_Task directions_:
Find "yellow lemon 702, 284" and "none -> orange marker 217, 255" in the records below. Copy the lines holding them and every line between, exactly, and no others.

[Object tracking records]
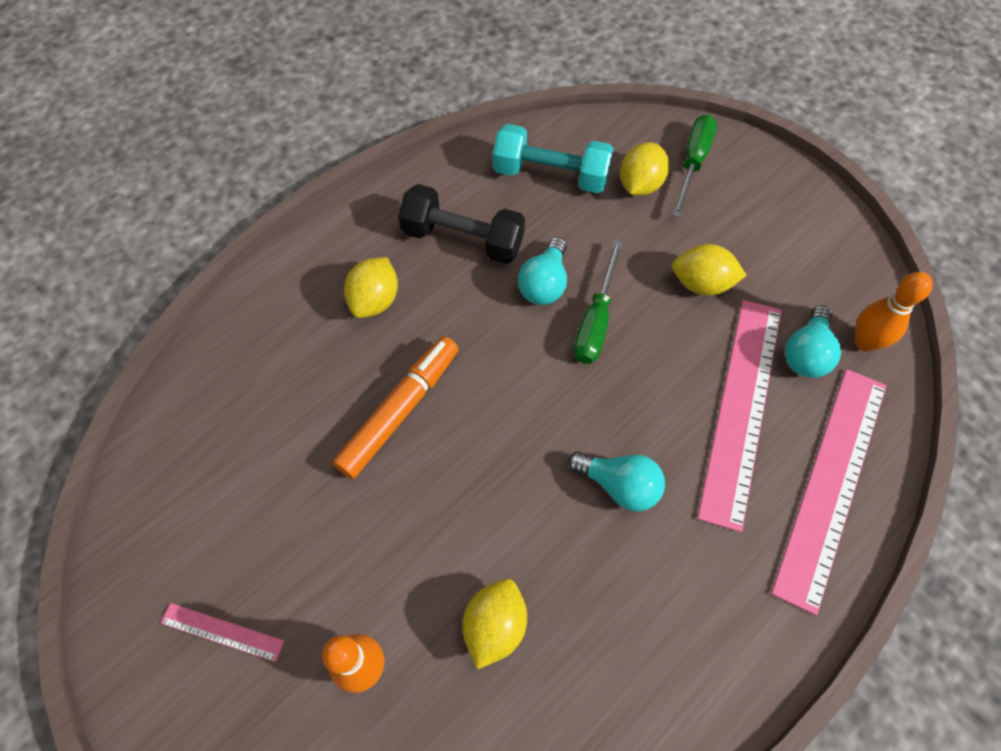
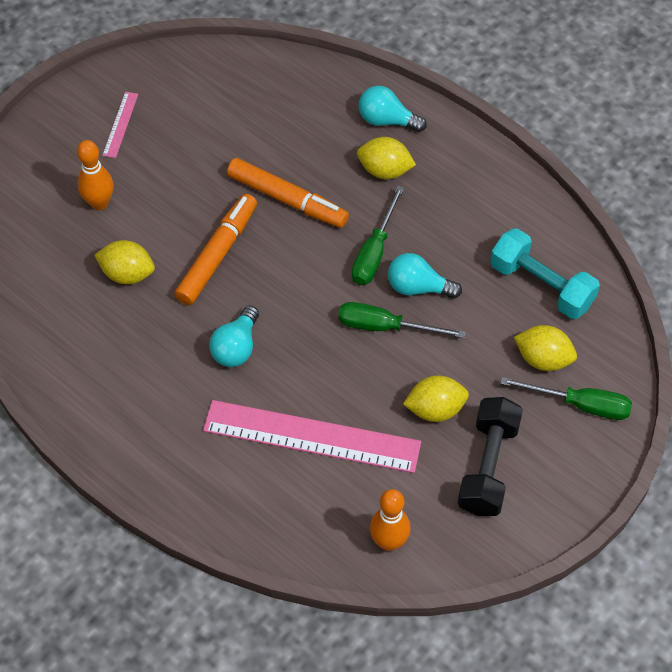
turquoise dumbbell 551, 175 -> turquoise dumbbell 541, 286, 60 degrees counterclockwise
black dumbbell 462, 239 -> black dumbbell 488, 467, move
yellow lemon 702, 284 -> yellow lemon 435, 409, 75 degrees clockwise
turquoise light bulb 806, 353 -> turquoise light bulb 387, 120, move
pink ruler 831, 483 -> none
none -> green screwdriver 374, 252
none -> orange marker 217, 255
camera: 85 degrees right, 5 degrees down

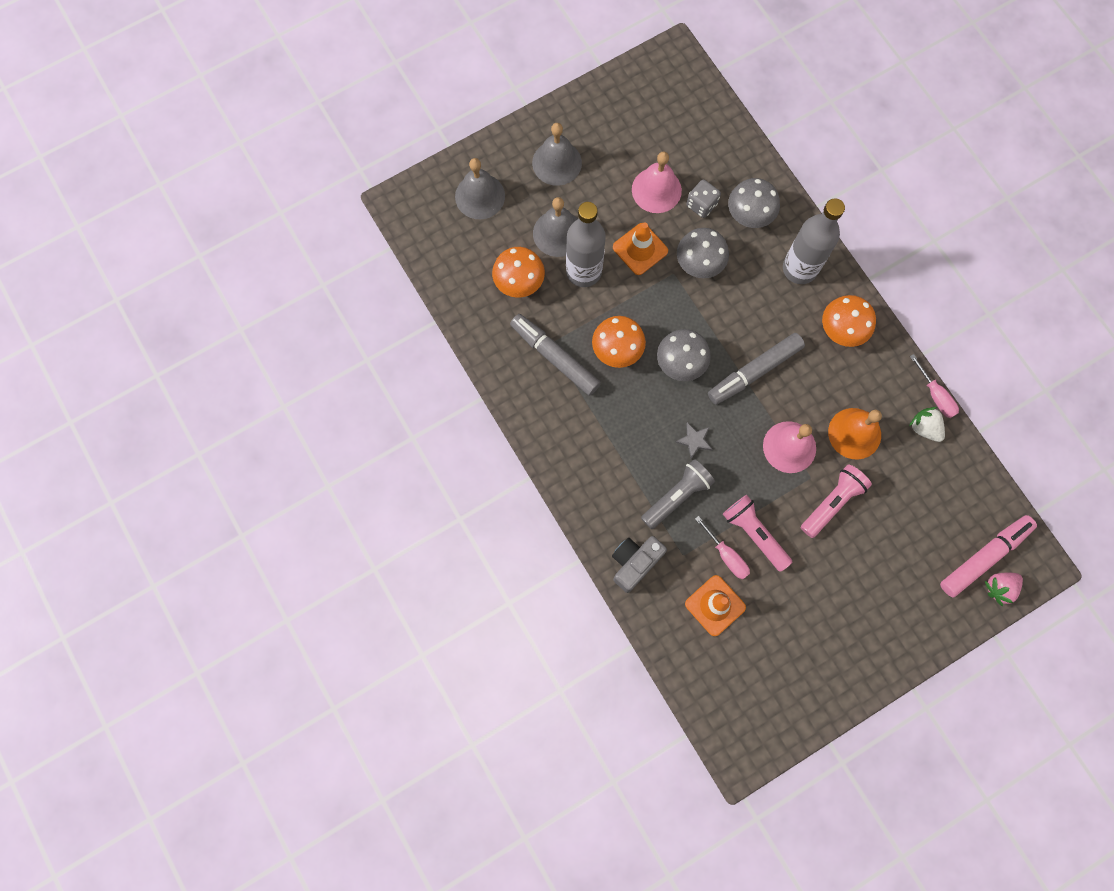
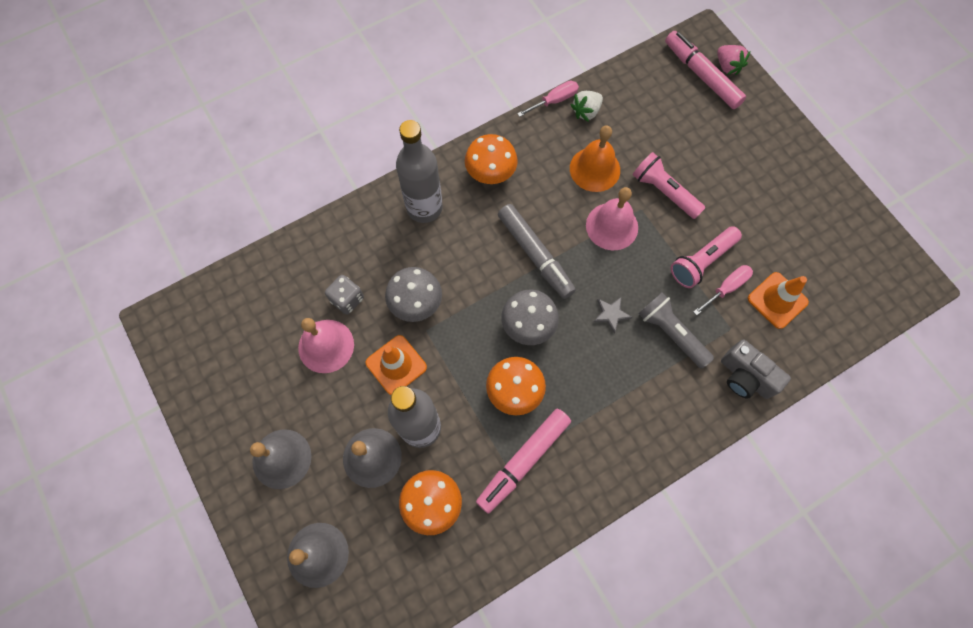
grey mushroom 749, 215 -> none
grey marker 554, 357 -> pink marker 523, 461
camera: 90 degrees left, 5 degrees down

_Solution_:
yellow lemon 702, 284 -> yellow lemon 435, 409, 75 degrees clockwise
turquoise light bulb 806, 353 -> turquoise light bulb 387, 120, move
pink ruler 831, 483 -> none
none -> green screwdriver 374, 252
none -> orange marker 217, 255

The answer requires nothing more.